» **TASK TO COMPLETE**
In the records below, swap every "counterclockwise" for "anticlockwise" and write out all the lines again with no other changes. Omit the pictures from your answer.

[Start]

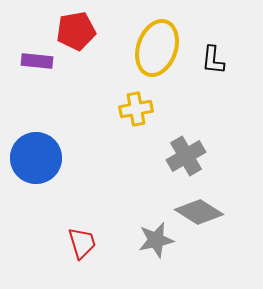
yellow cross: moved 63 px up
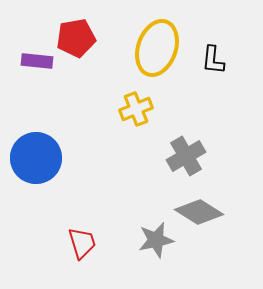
red pentagon: moved 7 px down
yellow cross: rotated 12 degrees counterclockwise
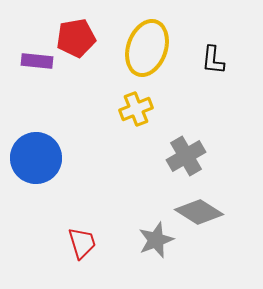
yellow ellipse: moved 10 px left
gray star: rotated 9 degrees counterclockwise
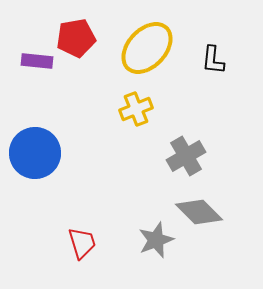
yellow ellipse: rotated 24 degrees clockwise
blue circle: moved 1 px left, 5 px up
gray diamond: rotated 12 degrees clockwise
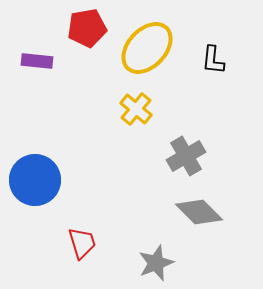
red pentagon: moved 11 px right, 10 px up
yellow cross: rotated 28 degrees counterclockwise
blue circle: moved 27 px down
gray star: moved 23 px down
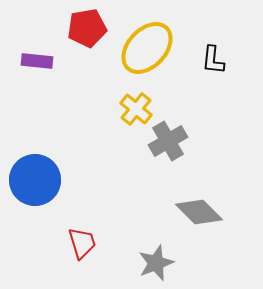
gray cross: moved 18 px left, 15 px up
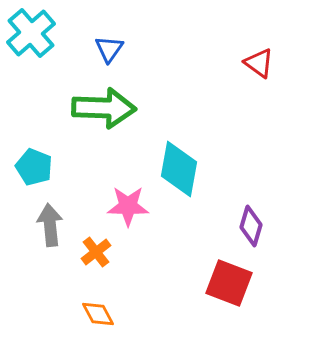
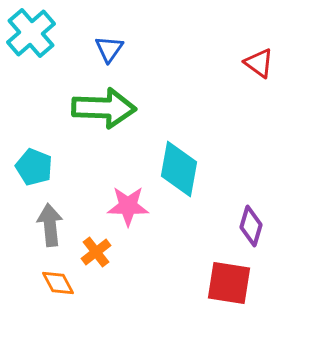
red square: rotated 12 degrees counterclockwise
orange diamond: moved 40 px left, 31 px up
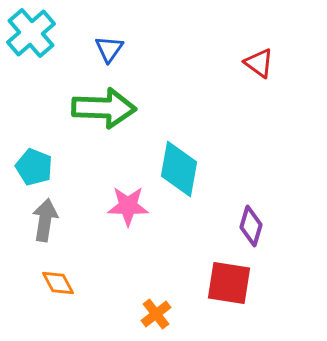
gray arrow: moved 5 px left, 5 px up; rotated 15 degrees clockwise
orange cross: moved 60 px right, 62 px down
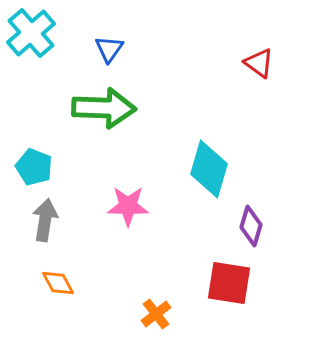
cyan diamond: moved 30 px right; rotated 6 degrees clockwise
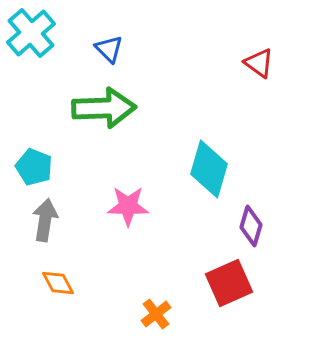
blue triangle: rotated 20 degrees counterclockwise
green arrow: rotated 4 degrees counterclockwise
red square: rotated 33 degrees counterclockwise
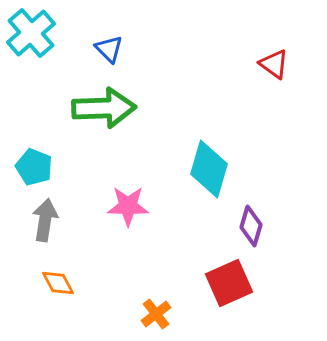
red triangle: moved 15 px right, 1 px down
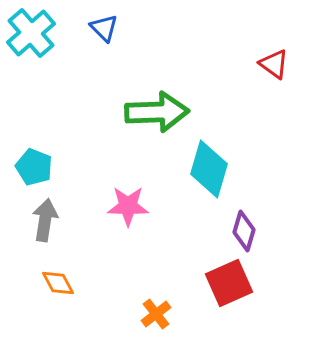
blue triangle: moved 5 px left, 21 px up
green arrow: moved 53 px right, 4 px down
purple diamond: moved 7 px left, 5 px down
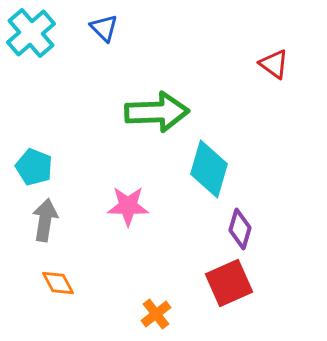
purple diamond: moved 4 px left, 2 px up
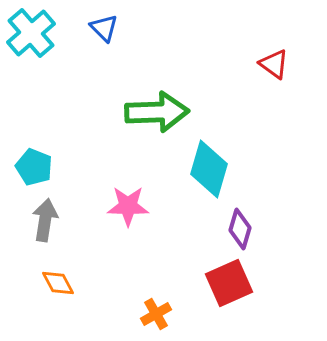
orange cross: rotated 8 degrees clockwise
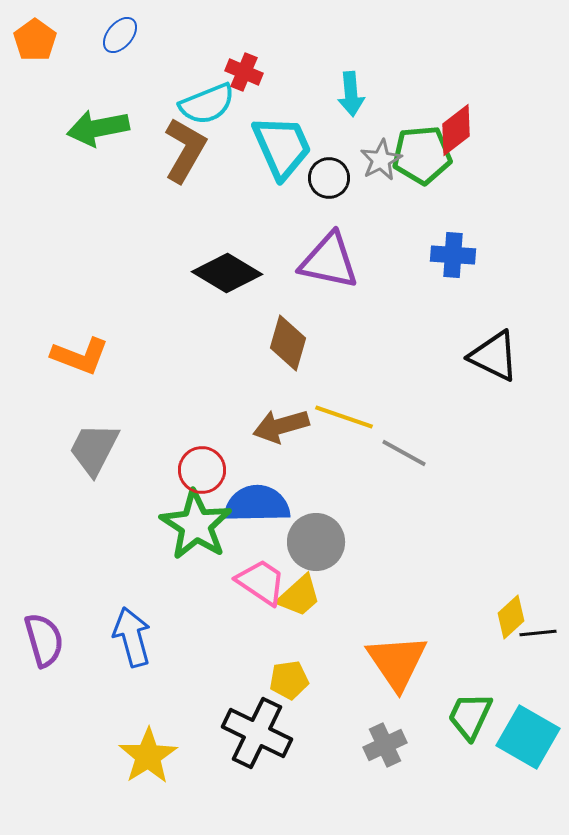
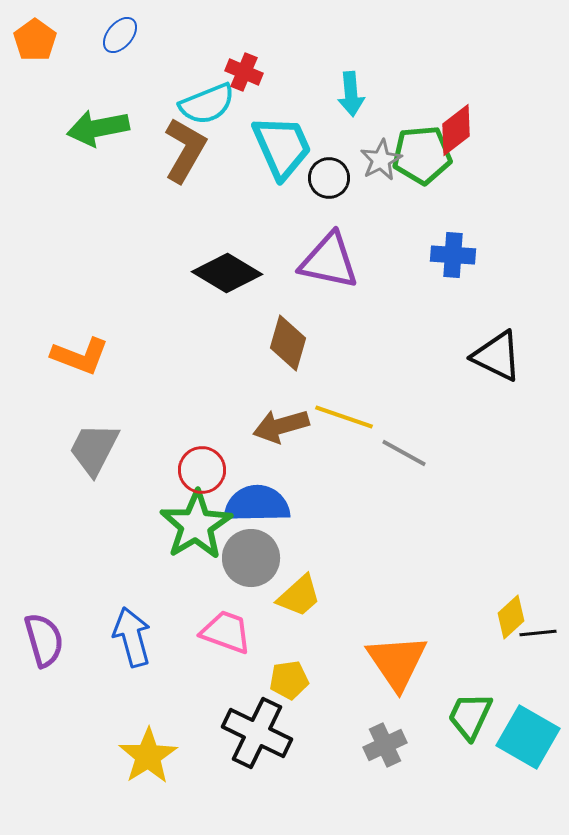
black triangle: moved 3 px right
green star: rotated 8 degrees clockwise
gray circle: moved 65 px left, 16 px down
pink trapezoid: moved 35 px left, 50 px down; rotated 14 degrees counterclockwise
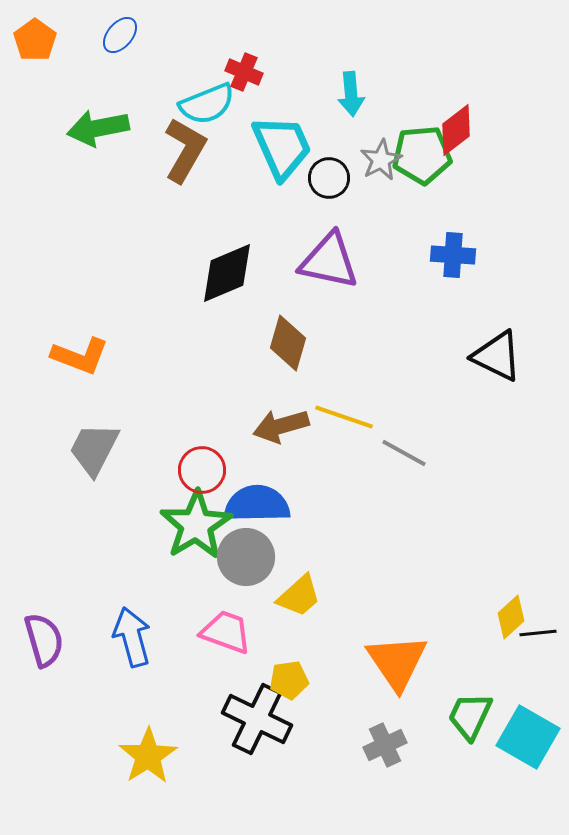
black diamond: rotated 54 degrees counterclockwise
gray circle: moved 5 px left, 1 px up
black cross: moved 14 px up
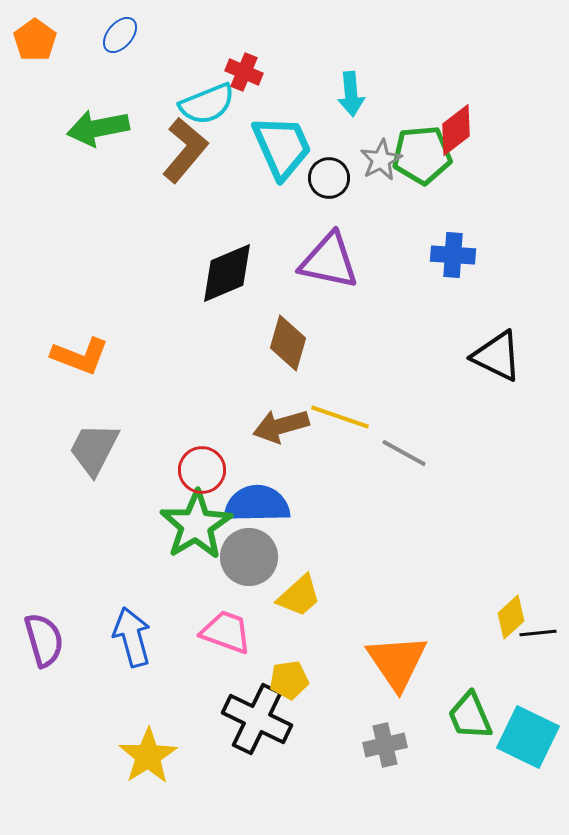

[End]

» **TASK ANSWER**
yellow cross: moved 63 px up
red pentagon: moved 7 px down
yellow cross: rotated 12 degrees anticlockwise
yellow ellipse: moved 10 px left
gray star: rotated 9 degrees anticlockwise
yellow ellipse: rotated 24 degrees clockwise
blue circle: moved 1 px left, 5 px up
gray diamond: rotated 12 degrees clockwise
red pentagon: moved 11 px right, 10 px up
yellow cross: rotated 28 degrees anticlockwise
blue circle: moved 27 px down
gray star: moved 23 px down
gray cross: moved 18 px left, 15 px up
red square: rotated 12 degrees anticlockwise
orange diamond: moved 40 px left, 31 px up
gray arrow: moved 5 px left, 5 px up; rotated 15 degrees clockwise
orange cross: moved 60 px right, 62 px down
cyan diamond: moved 30 px right; rotated 6 degrees clockwise
blue triangle: rotated 20 degrees anticlockwise
green arrow: rotated 4 degrees anticlockwise
red square: rotated 33 degrees anticlockwise
red triangle: moved 15 px right, 1 px down
blue triangle: moved 5 px left, 21 px up
green arrow: moved 53 px right, 4 px down
purple diamond: moved 7 px left, 5 px down
purple diamond: moved 4 px left, 2 px up
orange cross: rotated 8 degrees clockwise
black triangle: moved 3 px right
green star: rotated 8 degrees clockwise
gray circle: moved 65 px left, 16 px down
pink trapezoid: moved 35 px left, 50 px down; rotated 14 degrees anticlockwise
black diamond: rotated 54 degrees anticlockwise
gray circle: moved 5 px left, 1 px up
black cross: moved 14 px up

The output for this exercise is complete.